● **Problem details**
Please reproduce the data below exactly, from the first line to the last.

Dataset records
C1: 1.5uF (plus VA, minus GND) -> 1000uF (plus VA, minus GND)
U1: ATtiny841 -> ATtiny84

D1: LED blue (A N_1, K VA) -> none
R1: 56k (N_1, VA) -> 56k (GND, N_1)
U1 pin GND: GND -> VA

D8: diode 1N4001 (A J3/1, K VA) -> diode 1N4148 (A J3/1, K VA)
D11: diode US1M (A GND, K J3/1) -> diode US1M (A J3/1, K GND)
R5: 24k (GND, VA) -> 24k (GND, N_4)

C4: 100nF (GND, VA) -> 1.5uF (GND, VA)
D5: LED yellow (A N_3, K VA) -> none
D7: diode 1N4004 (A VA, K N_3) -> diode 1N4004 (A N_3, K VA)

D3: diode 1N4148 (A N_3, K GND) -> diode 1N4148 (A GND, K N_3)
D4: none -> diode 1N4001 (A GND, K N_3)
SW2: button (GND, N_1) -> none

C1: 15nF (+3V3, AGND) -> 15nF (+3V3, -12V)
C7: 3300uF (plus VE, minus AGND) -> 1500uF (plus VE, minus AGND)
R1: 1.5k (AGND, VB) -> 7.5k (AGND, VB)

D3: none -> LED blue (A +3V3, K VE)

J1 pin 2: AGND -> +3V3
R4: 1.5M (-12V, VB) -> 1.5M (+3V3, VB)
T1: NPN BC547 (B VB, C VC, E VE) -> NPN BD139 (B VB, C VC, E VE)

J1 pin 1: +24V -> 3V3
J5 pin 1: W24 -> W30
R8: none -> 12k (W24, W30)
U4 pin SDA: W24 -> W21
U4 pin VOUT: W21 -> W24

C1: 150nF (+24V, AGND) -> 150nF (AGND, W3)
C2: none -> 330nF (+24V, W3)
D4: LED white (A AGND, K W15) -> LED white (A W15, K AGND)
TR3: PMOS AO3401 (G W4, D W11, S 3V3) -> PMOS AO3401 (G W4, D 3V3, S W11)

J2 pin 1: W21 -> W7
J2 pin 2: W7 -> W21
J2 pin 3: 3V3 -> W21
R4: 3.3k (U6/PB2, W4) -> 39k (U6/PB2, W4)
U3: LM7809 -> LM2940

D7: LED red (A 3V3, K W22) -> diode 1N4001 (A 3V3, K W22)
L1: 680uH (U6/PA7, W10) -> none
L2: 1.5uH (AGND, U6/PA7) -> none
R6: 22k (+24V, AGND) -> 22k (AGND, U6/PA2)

● **Response to the task**
C1: 1.5uF (plus VA, minus GND) -> 1000uF (plus VA, minus GND)
U1: ATtiny841 -> ATtiny84

D1: LED blue (A N_1, K VA) -> none
R1: 56k (N_1, VA) -> 56k (GND, N_1)
U1 pin GND: GND -> VA

D8: diode 1N4001 (A J3/1, K VA) -> diode 1N4148 (A J3/1, K VA)
D11: diode US1M (A GND, K J3/1) -> diode US1M (A J3/1, K GND)
R5: 24k (GND, VA) -> 24k (GND, N_4)

C4: 100nF (GND, VA) -> 1.5uF (GND, VA)
D5: LED yellow (A N_3, K VA) -> none
D7: diode 1N4004 (A VA, K N_3) -> diode 1N4004 (A N_3, K VA)

D3: diode 1N4148 (A N_3, K GND) -> diode 1N4148 (A GND, K N_3)
D4: none -> diode 1N4001 (A GND, K N_3)
SW2: button (GND, N_1) -> none

C1: 15nF (+3V3, AGND) -> 15nF (+3V3, -12V)
C7: 3300uF (plus VE, minus AGND) -> 1500uF (plus VE, minus AGND)
R1: 1.5k (AGND, VB) -> 7.5k (AGND, VB)

D3: none -> LED blue (A +3V3, K VE)

J1 pin 2: AGND -> +3V3
R4: 1.5M (-12V, VB) -> 1.5M (+3V3, VB)
T1: NPN BC547 (B VB, C VC, E VE) -> NPN BD139 (B VB, C VC, E VE)

J1 pin 1: +24V -> 3V3
J5 pin 1: W24 -> W30
R8: none -> 12k (W24, W30)
U4 pin SDA: W24 -> W21
U4 pin VOUT: W21 -> W24

C1: 150nF (+24V, AGND) -> 150nF (AGND, W3)
C2: none -> 330nF (+24V, W3)
D4: LED white (A AGND, K W15) -> LED white (A W15, K AGND)
TR3: PMOS AO3401 (G W4, D W11, S 3V3) -> PMOS AO3401 (G W4, D 3V3, S W11)

J2 pin 1: W21 -> W7
J2 pin 2: W7 -> W21
J2 pin 3: 3V3 -> W21
R4: 3.3k (U6/PB2, W4) -> 39k (U6/PB2, W4)
U3: LM7809 -> LM2940

D7: LED red (A 3V3, K W22) -> diode 1N4001 (A 3V3, K W22)
L1: 680uH (U6/PA7, W10) -> none
L2: 1.5uH (AGND, U6/PA7) -> none
R6: 22k (+24V, AGND) -> 22k (AGND, U6/PA2)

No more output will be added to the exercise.